[Start of EXTRACTED INFORMATION]
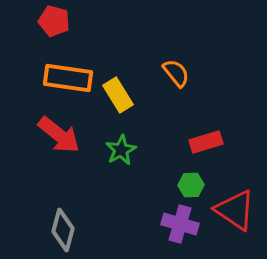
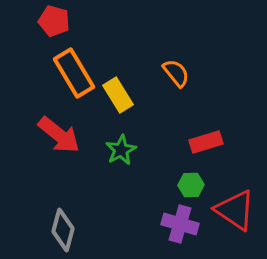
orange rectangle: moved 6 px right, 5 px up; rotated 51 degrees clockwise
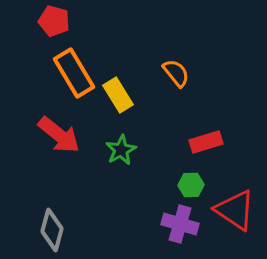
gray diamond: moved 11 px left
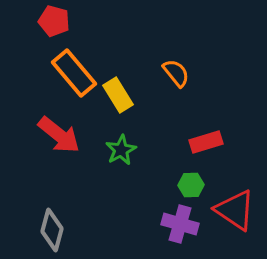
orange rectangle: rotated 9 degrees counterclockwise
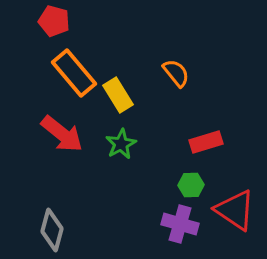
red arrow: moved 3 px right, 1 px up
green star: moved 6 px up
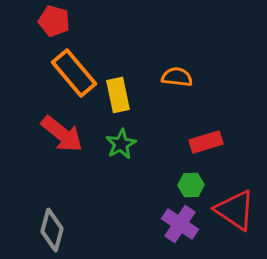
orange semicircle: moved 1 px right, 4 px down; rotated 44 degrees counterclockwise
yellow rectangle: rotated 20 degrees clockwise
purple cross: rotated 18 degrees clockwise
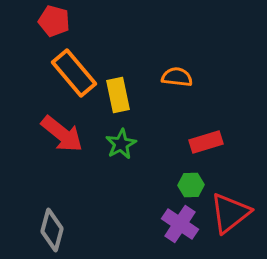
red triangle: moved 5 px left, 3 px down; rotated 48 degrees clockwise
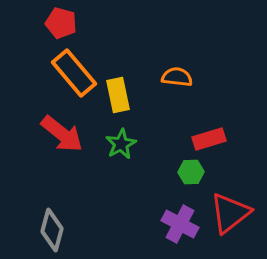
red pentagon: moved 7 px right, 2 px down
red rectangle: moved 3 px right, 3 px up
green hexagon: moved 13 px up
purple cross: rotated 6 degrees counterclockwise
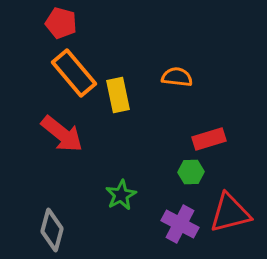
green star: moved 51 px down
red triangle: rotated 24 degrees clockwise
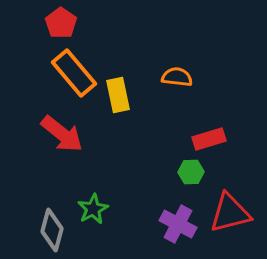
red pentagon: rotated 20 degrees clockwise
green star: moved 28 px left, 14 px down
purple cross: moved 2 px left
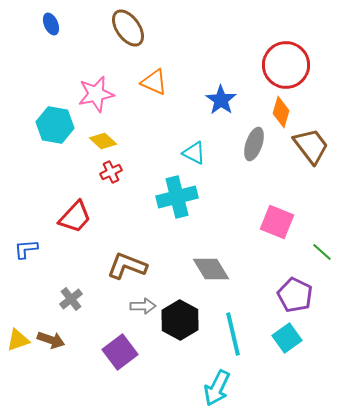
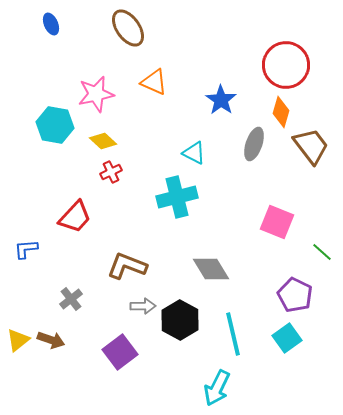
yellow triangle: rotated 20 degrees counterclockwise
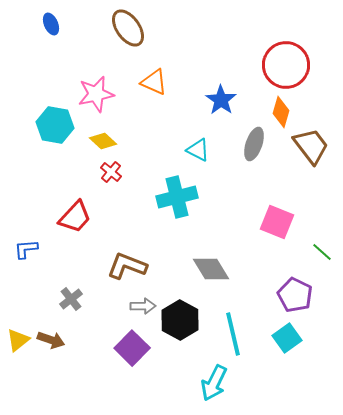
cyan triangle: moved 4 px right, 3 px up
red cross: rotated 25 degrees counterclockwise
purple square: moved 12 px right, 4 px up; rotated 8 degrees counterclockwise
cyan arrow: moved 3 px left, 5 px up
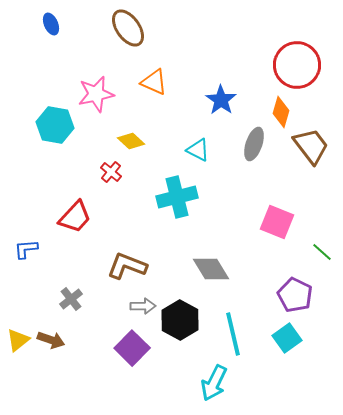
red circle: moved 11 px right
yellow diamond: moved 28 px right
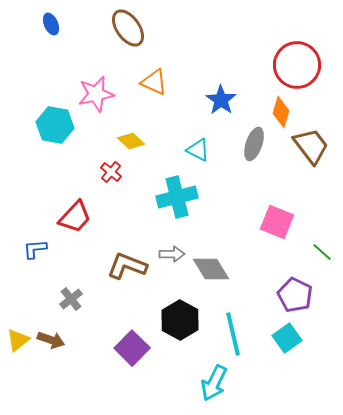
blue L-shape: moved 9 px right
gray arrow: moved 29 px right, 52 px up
[End of EXTRACTED INFORMATION]
▶ _EXERCISE BRIEF_: Edit the listing above so that each instance of "purple cross" becomes "violet cross", with all other text left unchanged. Omit the pictures from your answer.

▶ _REPLY_:
orange rectangle: moved 6 px right, 5 px up; rotated 51 degrees clockwise
gray diamond: moved 11 px left
orange rectangle: rotated 9 degrees counterclockwise
red arrow: moved 3 px right, 1 px up
green star: moved 6 px up
orange semicircle: moved 1 px right, 4 px down; rotated 44 degrees counterclockwise
yellow rectangle: rotated 20 degrees clockwise
violet cross: rotated 18 degrees clockwise
red triangle: moved 5 px left, 3 px down; rotated 48 degrees clockwise
red pentagon: moved 7 px right, 2 px down
red rectangle: moved 3 px right, 3 px up
green hexagon: moved 13 px up
violet cross: rotated 6 degrees counterclockwise
green star: moved 51 px down
red triangle: rotated 24 degrees clockwise
red pentagon: rotated 20 degrees clockwise
green star: moved 28 px left, 14 px down
violet cross: moved 2 px left
yellow triangle: rotated 20 degrees counterclockwise
cyan triangle: moved 4 px right, 3 px up
red cross: rotated 25 degrees counterclockwise
purple square: moved 12 px right, 4 px up; rotated 8 degrees counterclockwise
cyan arrow: moved 3 px left, 5 px up
red circle: moved 11 px right
yellow diamond: moved 28 px right
blue L-shape: moved 9 px right
gray arrow: moved 29 px right, 52 px up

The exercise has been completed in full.